• _What you need to do_
Your answer is the lines below, exactly, from the one that contains "C7: 150nF (+12V, THR) -> none" through the one that contains "R7: 22 (DRV, OSC) -> 22 (BUF, DRV)", both included.

• _Task material_
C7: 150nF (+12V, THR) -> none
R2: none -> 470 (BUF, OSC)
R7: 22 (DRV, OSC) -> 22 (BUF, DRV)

---

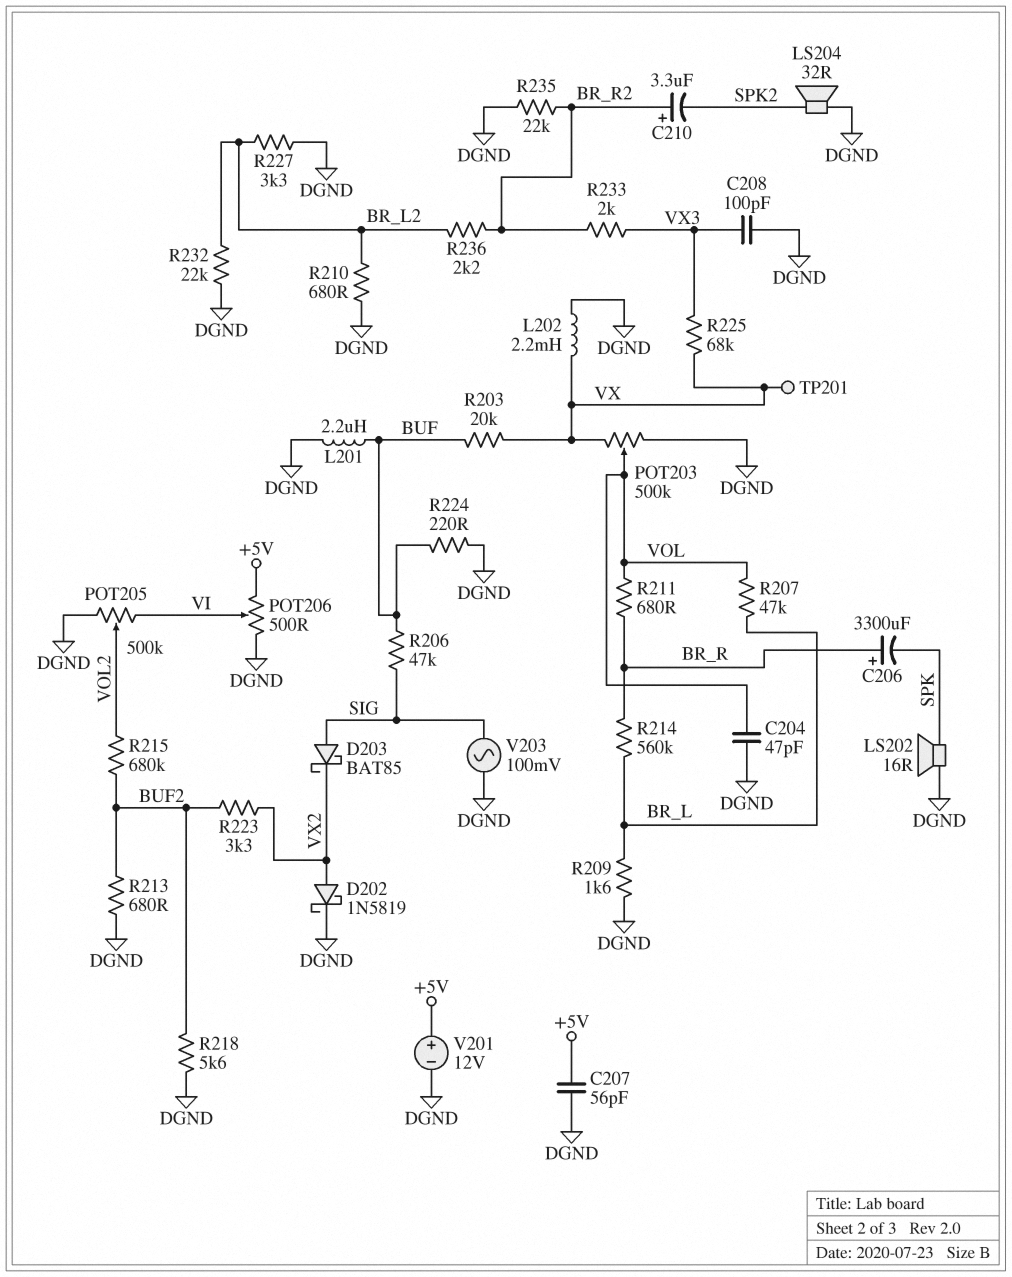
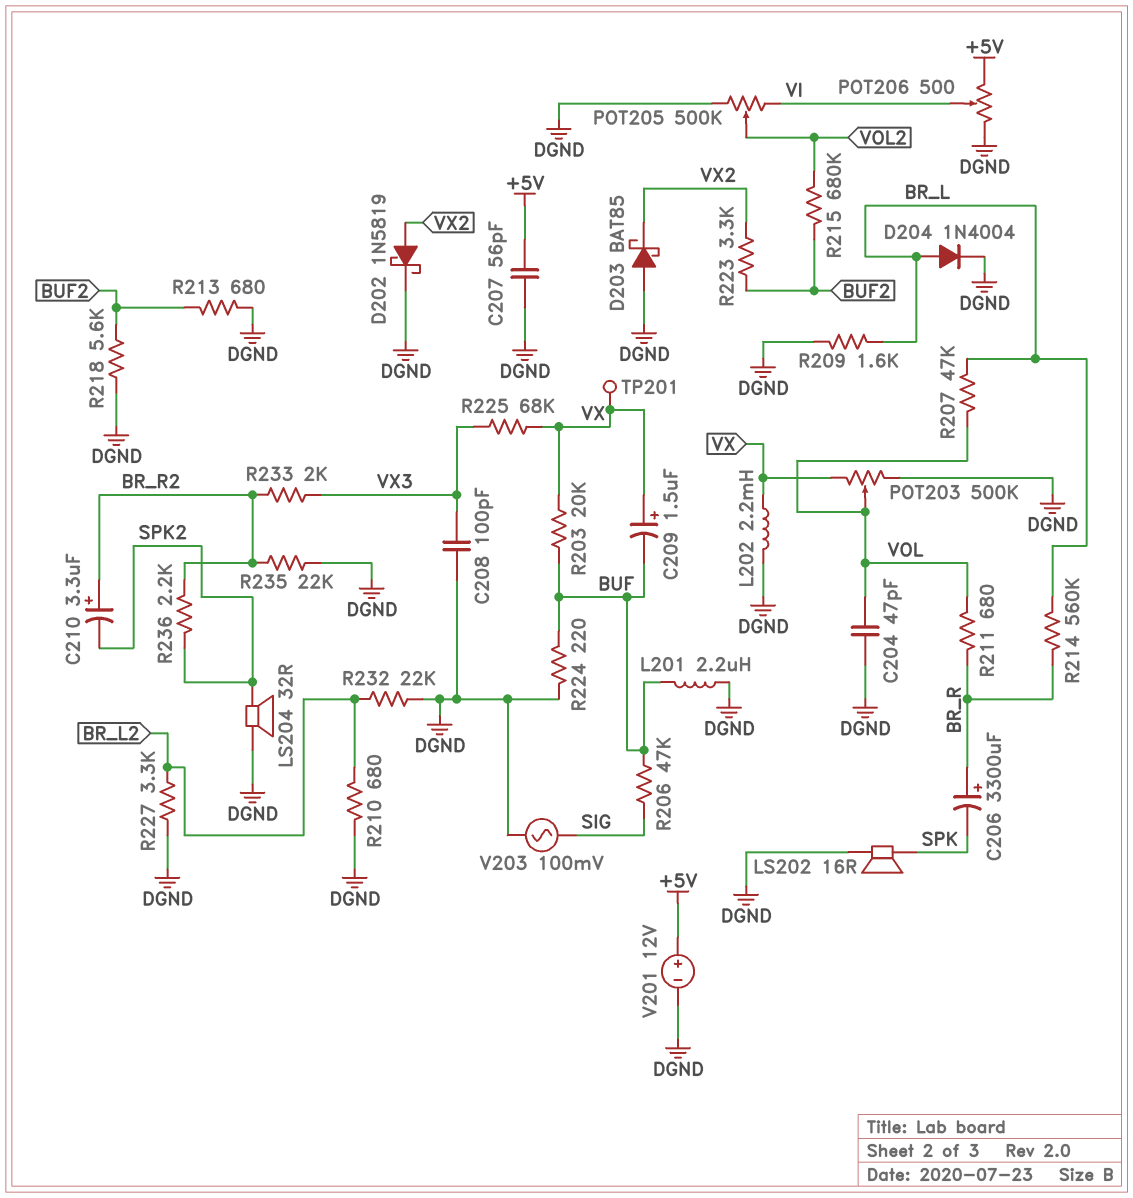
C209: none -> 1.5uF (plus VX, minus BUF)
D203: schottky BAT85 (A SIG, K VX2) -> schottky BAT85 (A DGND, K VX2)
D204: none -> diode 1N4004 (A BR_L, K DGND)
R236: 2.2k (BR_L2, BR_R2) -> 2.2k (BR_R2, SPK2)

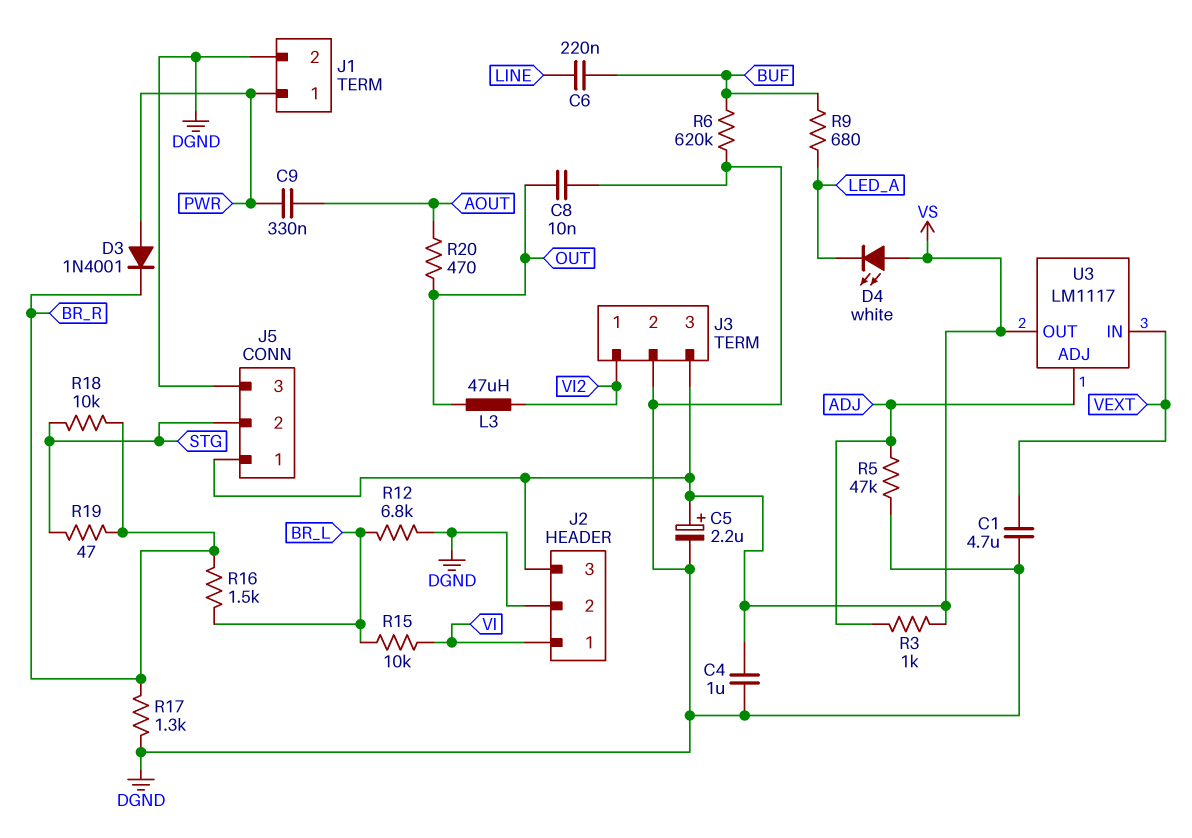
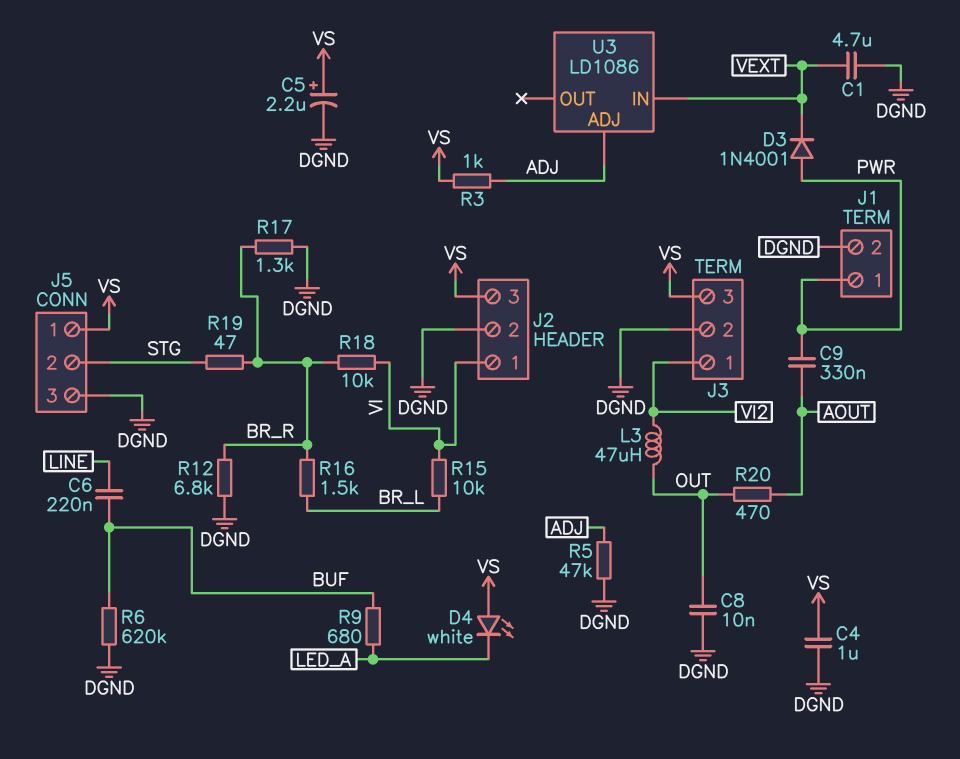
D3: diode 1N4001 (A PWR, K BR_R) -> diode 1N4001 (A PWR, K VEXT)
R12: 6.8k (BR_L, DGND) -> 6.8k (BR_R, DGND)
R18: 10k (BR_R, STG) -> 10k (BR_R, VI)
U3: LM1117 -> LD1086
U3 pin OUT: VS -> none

• _Output below_
C7: 150nF (+12V, THR) -> none
R2: none -> 470 (BUF, OSC)
R7: 22 (DRV, OSC) -> 22 (BUF, DRV)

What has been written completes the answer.